Objective
How many lines in the rows below contain the string "kern"? Matches must have the same case. Reply with the number only.

########

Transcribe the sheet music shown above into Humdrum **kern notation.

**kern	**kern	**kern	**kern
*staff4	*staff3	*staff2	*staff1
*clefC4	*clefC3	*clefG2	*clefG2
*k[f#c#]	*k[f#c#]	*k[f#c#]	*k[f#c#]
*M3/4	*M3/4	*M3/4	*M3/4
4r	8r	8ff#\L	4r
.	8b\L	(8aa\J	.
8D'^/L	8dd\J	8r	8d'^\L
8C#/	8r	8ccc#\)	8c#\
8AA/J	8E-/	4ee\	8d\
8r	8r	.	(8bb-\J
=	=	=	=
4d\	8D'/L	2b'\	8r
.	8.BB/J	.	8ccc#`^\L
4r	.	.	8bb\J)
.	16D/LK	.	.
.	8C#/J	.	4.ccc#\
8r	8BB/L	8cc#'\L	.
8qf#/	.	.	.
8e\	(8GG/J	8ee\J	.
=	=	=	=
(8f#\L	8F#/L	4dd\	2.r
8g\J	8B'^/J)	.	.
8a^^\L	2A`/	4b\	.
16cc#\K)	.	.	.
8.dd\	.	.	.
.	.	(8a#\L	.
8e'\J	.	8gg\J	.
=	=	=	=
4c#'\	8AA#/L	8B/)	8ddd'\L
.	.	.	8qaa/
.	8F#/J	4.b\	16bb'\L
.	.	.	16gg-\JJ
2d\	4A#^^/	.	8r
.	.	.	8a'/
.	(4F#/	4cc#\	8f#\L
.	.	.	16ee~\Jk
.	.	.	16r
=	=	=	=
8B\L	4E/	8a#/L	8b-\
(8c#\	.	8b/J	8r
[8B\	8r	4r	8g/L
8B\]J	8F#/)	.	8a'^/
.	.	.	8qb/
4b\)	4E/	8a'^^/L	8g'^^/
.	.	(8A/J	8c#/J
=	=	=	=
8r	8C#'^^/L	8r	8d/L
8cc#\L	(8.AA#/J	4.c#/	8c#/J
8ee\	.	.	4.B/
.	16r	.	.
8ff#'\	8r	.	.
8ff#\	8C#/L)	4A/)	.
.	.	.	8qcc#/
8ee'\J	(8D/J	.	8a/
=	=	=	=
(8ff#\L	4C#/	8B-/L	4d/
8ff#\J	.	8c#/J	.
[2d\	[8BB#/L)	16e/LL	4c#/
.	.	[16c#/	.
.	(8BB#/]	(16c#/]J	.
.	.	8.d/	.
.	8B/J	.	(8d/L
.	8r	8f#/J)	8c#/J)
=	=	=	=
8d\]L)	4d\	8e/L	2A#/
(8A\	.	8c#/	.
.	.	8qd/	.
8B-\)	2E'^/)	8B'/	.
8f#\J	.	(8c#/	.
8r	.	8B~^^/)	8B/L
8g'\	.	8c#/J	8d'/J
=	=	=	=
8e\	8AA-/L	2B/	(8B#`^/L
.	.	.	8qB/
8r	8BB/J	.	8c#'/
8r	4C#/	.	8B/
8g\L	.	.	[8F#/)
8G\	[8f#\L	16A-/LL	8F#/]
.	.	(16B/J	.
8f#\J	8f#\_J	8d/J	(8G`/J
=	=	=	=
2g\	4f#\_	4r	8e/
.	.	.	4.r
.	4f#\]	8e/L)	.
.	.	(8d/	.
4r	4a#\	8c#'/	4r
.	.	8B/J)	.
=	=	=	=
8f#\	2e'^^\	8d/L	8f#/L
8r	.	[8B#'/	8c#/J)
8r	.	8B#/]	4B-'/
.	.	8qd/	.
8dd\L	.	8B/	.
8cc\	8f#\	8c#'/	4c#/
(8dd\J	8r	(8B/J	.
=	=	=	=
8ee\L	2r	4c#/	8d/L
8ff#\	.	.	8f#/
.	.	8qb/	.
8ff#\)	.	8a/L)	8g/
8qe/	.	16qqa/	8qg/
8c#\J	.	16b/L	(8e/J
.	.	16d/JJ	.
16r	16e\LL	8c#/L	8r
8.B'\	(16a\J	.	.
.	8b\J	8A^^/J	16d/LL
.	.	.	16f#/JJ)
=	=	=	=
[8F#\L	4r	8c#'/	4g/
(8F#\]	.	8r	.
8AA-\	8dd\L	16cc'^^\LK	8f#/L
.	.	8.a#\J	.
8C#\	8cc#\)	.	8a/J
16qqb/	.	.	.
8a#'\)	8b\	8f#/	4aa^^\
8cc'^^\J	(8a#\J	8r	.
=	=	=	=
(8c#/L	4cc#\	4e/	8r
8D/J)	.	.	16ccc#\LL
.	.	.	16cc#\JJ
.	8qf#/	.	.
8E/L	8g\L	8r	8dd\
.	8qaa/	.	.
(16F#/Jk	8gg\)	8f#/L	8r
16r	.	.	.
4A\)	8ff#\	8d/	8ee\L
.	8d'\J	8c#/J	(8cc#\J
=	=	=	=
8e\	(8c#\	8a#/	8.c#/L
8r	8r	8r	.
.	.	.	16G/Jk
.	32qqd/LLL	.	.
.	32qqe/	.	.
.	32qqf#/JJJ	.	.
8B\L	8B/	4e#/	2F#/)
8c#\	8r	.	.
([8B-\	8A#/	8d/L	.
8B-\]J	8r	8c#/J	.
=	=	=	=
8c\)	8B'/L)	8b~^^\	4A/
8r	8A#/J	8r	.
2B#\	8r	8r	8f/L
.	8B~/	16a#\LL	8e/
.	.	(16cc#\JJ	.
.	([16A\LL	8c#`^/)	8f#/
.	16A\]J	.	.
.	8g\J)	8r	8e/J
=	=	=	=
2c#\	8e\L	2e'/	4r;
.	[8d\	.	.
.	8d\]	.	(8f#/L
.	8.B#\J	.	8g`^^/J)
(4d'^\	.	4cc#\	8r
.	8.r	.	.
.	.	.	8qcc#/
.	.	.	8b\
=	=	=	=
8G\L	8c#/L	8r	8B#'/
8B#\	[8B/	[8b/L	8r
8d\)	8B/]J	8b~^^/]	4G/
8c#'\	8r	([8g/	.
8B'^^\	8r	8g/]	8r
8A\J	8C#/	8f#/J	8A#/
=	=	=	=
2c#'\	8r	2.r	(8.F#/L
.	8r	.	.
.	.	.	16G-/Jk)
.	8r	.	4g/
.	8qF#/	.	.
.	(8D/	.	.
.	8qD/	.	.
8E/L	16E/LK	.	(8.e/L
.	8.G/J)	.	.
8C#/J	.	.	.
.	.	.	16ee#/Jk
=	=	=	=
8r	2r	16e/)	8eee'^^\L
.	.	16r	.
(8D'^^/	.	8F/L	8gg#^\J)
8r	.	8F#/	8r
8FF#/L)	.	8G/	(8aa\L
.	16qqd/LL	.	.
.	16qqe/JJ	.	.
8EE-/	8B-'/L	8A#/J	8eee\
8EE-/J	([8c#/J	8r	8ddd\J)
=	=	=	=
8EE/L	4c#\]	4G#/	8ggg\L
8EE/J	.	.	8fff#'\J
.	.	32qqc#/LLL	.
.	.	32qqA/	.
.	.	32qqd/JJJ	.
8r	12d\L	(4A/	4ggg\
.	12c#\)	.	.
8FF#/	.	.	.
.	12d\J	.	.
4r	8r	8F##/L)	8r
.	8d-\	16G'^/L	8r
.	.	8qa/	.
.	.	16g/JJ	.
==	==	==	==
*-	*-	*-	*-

########

Worked answer
2